• _Work instructions_: Give again, word for word, each line below starting at the one that contains "yellow rectangle: (91, 100)" and ending at the one that contains "orange circle: (63, 39) -> (57, 46), moved".

• _Data provided_:
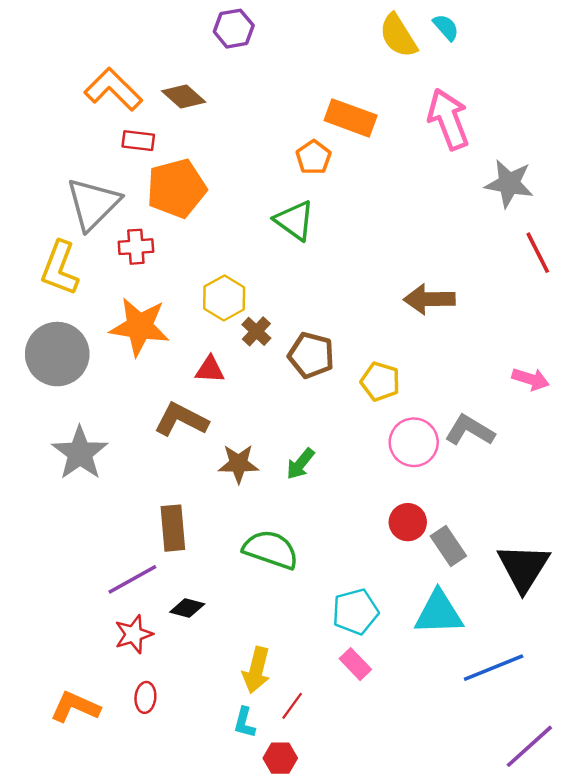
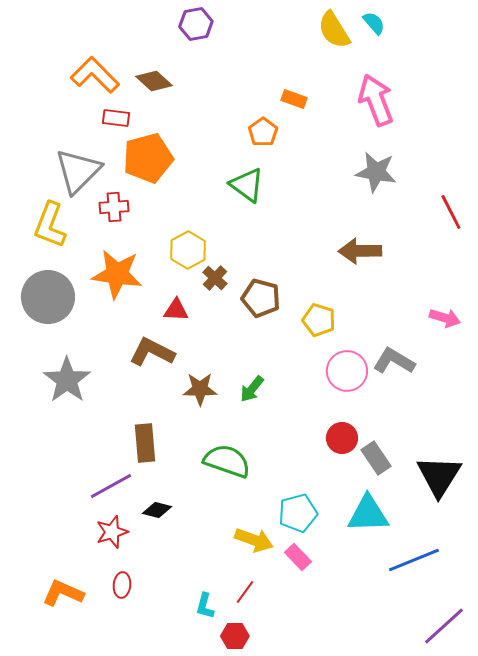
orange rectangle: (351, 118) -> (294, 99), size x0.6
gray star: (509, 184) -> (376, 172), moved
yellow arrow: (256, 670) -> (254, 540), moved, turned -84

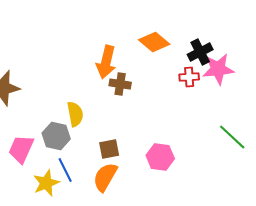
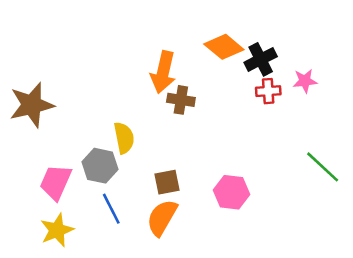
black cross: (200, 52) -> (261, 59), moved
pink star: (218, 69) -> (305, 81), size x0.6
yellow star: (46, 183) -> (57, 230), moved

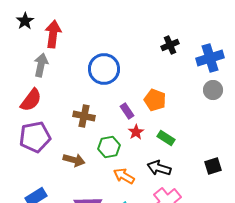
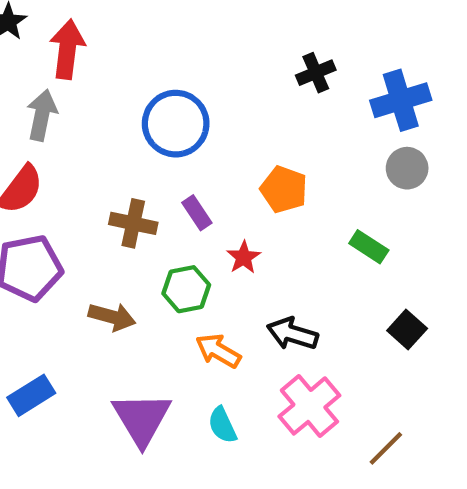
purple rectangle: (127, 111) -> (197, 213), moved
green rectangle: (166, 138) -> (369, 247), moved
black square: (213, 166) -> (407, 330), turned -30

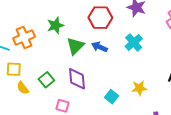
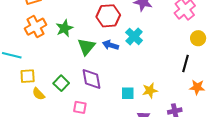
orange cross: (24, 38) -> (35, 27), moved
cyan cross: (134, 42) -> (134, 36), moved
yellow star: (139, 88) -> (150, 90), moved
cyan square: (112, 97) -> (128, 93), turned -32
==
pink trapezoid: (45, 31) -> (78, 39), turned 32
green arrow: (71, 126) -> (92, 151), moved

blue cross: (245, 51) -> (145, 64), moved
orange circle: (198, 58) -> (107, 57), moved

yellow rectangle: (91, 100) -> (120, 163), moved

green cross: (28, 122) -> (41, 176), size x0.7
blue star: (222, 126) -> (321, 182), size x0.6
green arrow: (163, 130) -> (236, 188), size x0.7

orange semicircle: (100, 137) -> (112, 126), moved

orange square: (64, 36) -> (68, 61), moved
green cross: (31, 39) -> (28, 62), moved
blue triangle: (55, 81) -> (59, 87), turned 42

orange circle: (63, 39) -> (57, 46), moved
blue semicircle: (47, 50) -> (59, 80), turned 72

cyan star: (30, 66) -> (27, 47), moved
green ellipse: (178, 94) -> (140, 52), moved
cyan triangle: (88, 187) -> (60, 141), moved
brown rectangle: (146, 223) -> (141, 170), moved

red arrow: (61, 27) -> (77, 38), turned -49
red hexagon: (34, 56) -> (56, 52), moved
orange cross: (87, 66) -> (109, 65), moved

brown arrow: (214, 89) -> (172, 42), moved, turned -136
* * *
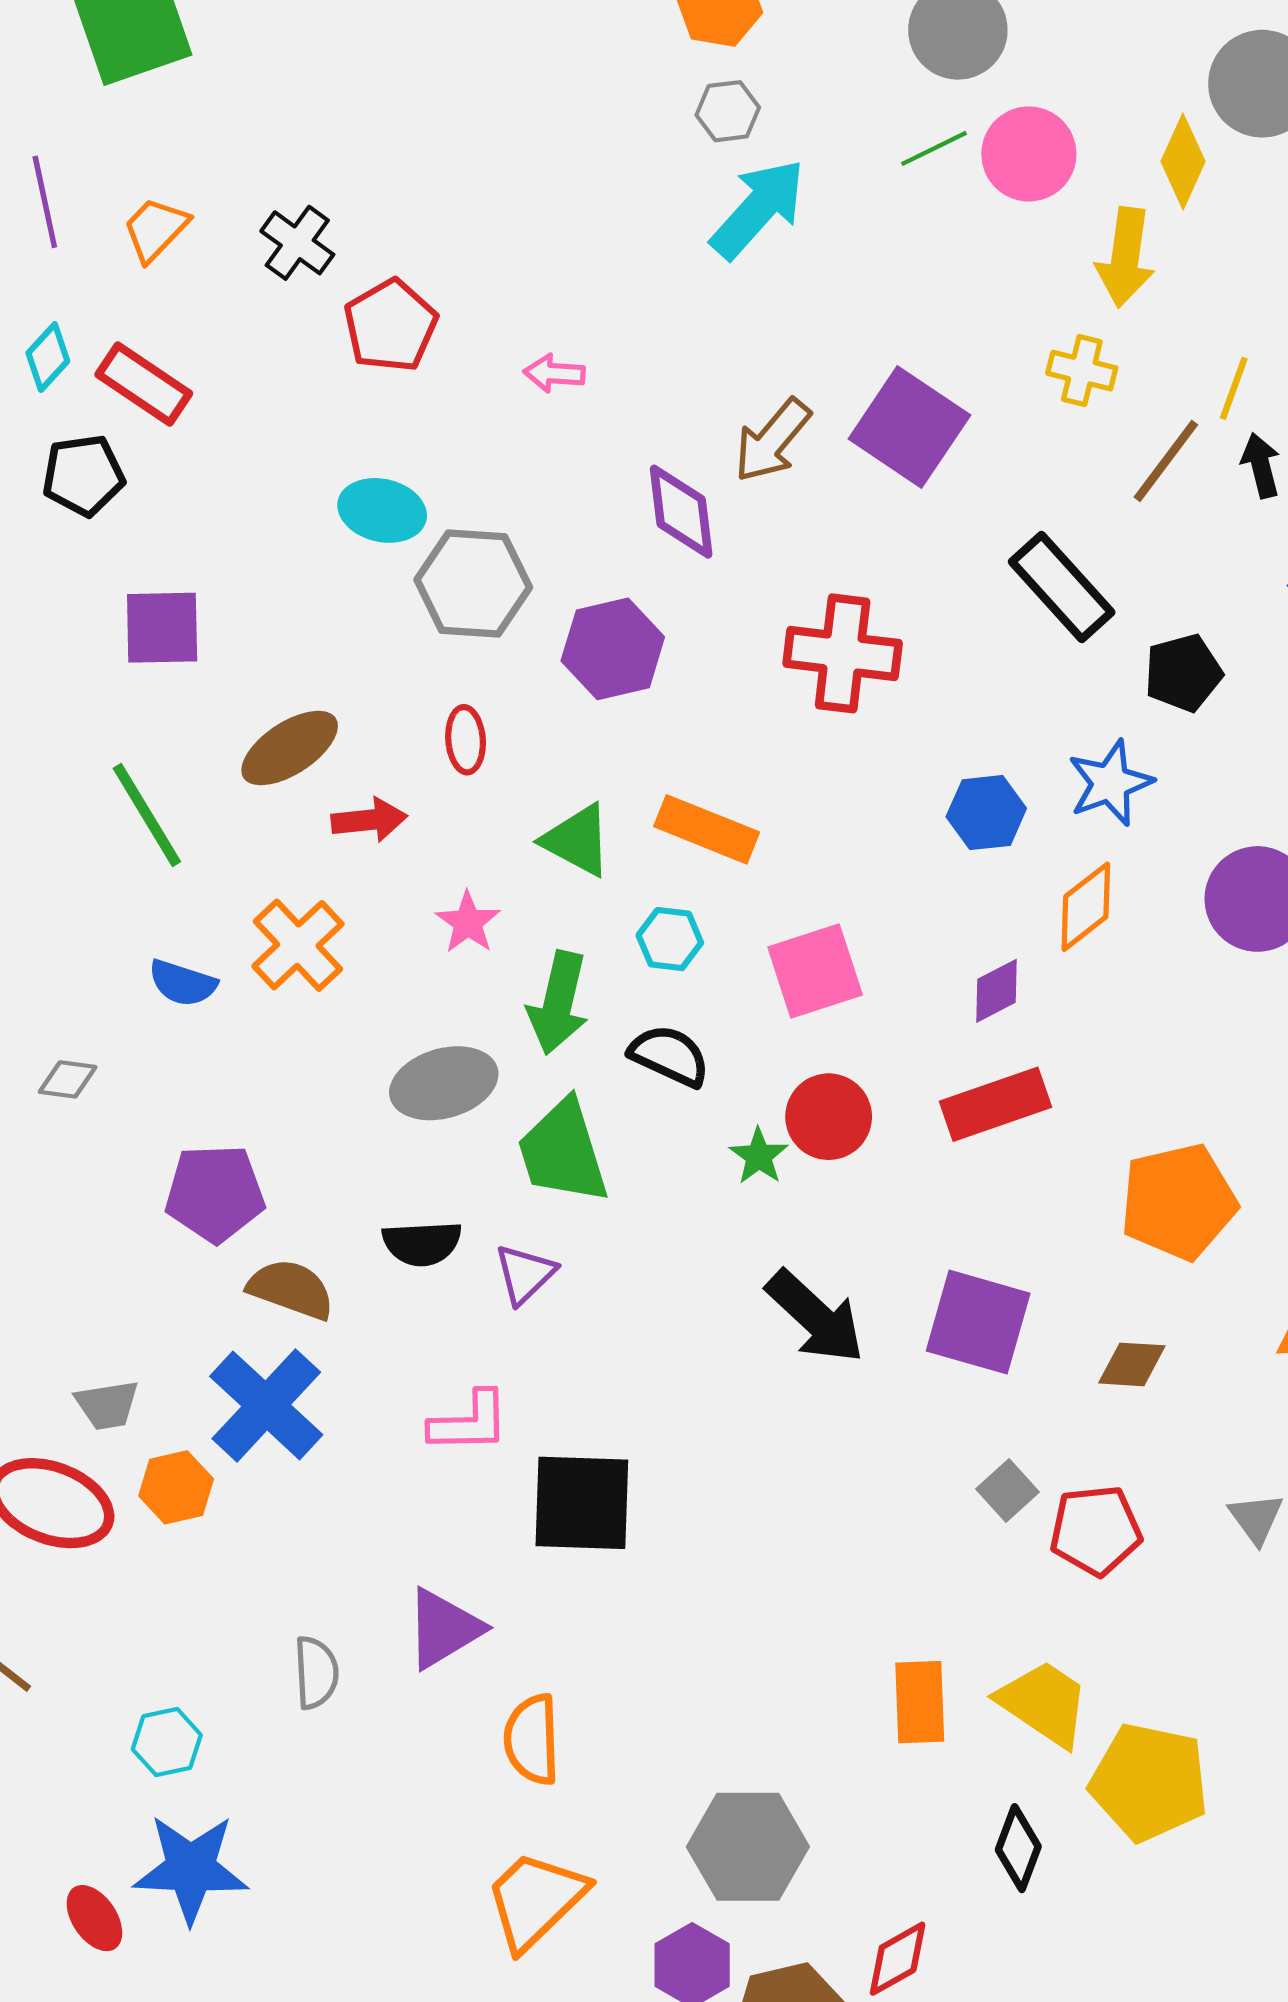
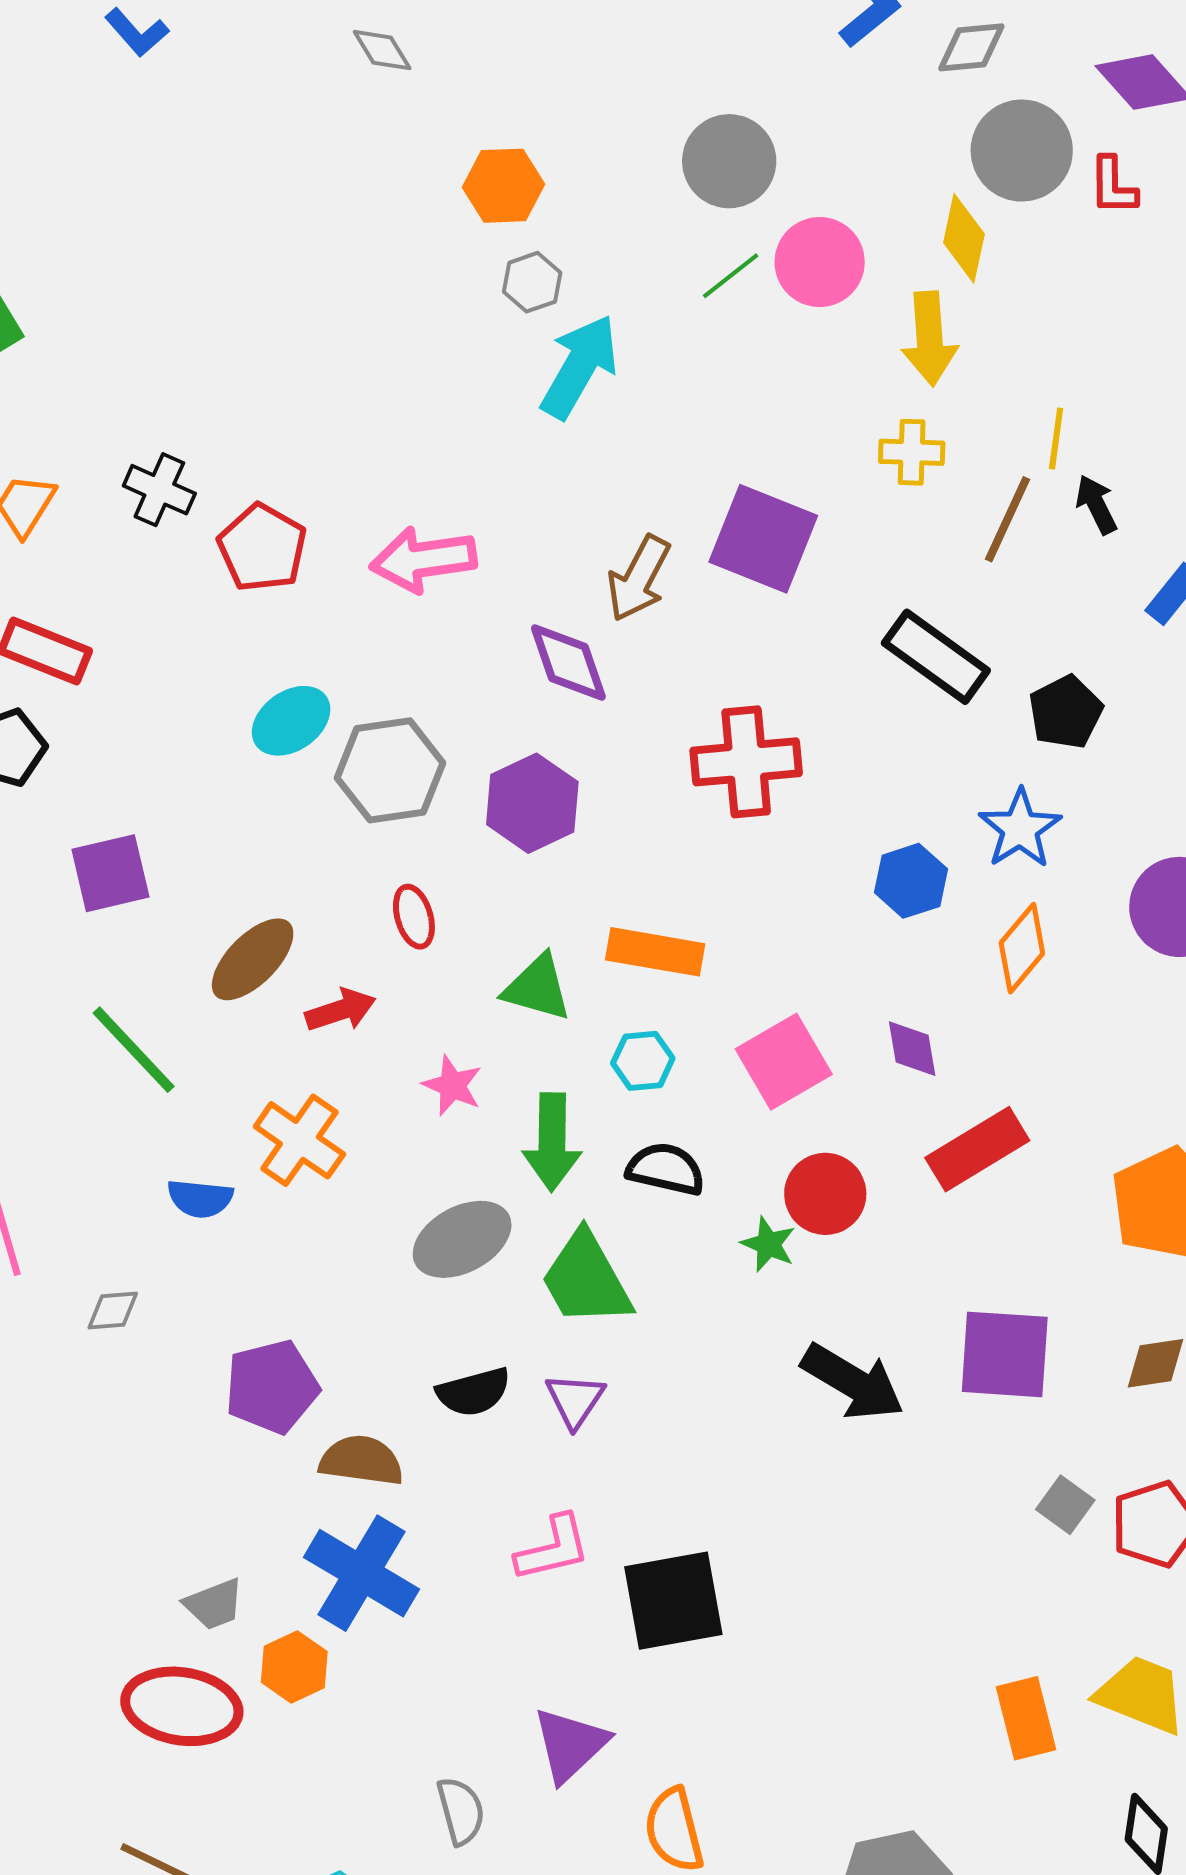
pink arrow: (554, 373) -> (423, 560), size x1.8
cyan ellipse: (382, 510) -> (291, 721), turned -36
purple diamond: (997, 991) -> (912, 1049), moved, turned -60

• _Output of the task_:
yellow rectangle: (91, 100) -> (120, 163), moved

green cross: (28, 122) -> (41, 176), size x0.7
blue star: (222, 126) -> (321, 182), size x0.6
green arrow: (163, 130) -> (236, 188), size x0.7

orange semicircle: (100, 137) -> (112, 126), moved

orange square: (64, 36) -> (68, 61), moved
green cross: (31, 39) -> (28, 62), moved
blue triangle: (55, 81) -> (59, 87), turned 42

orange circle: (63, 39) -> (57, 46), moved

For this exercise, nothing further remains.